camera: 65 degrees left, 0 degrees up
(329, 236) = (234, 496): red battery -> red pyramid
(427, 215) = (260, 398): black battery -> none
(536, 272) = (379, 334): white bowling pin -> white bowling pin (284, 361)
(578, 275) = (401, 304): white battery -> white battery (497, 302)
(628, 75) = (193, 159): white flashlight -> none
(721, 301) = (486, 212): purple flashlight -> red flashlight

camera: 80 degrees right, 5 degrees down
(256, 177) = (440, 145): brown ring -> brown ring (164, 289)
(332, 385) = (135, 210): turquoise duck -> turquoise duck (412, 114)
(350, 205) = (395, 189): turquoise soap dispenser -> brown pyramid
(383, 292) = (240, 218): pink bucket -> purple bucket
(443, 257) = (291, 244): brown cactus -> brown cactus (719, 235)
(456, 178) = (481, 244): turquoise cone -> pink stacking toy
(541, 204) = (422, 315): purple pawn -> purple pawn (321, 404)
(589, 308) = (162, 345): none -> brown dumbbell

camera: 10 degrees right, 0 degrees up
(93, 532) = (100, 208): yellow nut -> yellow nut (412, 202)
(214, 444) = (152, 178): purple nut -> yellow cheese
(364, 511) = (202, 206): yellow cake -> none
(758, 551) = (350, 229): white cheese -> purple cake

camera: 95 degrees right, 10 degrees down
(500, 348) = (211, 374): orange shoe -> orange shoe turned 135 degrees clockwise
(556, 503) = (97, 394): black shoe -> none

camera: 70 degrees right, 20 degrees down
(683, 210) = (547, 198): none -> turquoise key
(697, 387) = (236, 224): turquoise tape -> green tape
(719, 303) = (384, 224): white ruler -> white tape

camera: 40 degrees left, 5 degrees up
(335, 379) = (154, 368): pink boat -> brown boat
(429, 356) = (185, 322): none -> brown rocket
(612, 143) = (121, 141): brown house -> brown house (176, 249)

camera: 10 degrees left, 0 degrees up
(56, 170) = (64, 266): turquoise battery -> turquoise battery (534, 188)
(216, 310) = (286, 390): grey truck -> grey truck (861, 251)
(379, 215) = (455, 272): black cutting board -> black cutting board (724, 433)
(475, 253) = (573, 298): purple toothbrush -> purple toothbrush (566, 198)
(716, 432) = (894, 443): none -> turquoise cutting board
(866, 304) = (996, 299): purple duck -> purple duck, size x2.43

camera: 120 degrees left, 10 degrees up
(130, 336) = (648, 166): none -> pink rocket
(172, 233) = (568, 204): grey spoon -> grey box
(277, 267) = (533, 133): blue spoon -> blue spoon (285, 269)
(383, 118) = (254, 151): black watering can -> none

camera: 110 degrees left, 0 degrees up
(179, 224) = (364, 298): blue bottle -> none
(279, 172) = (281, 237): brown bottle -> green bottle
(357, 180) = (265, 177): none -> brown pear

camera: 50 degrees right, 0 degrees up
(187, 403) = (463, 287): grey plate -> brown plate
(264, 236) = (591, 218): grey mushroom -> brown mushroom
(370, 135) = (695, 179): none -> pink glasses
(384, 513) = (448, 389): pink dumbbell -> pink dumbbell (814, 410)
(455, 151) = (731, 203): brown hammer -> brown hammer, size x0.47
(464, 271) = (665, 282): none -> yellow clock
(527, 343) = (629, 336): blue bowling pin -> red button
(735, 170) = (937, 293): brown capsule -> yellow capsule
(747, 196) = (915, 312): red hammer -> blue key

#####

The expected output is exactly the lines of the listing above between the line holding "(93, 532) = (100, 208): yellow" and the line holding "camera: 120 degrees left, 10 degrees up", inclusive.

• **Result for this task**:
(93, 532) = (100, 208): yellow nut -> yellow nut (412, 202)
(214, 444) = (152, 178): purple nut -> yellow cheese
(364, 511) = (202, 206): yellow cake -> none
(758, 551) = (350, 229): white cheese -> purple cake

camera: 95 degrees right, 10 degrees down
(500, 348) = (211, 374): orange shoe -> orange shoe turned 135 degrees clockwise
(556, 503) = (97, 394): black shoe -> none

camera: 70 degrees right, 20 degrees down
(683, 210) = (547, 198): none -> turquoise key
(697, 387) = (236, 224): turquoise tape -> green tape
(719, 303) = (384, 224): white ruler -> white tape

camera: 40 degrees left, 5 degrees up
(335, 379) = (154, 368): pink boat -> brown boat
(429, 356) = (185, 322): none -> brown rocket
(612, 143) = (121, 141): brown house -> brown house (176, 249)

camera: 10 degrees left, 0 degrees up
(56, 170) = (64, 266): turquoise battery -> turquoise battery (534, 188)
(216, 310) = (286, 390): grey truck -> grey truck (861, 251)
(379, 215) = (455, 272): black cutting board -> black cutting board (724, 433)
(475, 253) = (573, 298): purple toothbrush -> purple toothbrush (566, 198)
(716, 432) = (894, 443): none -> turquoise cutting board
(866, 304) = (996, 299): purple duck -> purple duck, size x2.43

camera: 120 degrees left, 10 degrees up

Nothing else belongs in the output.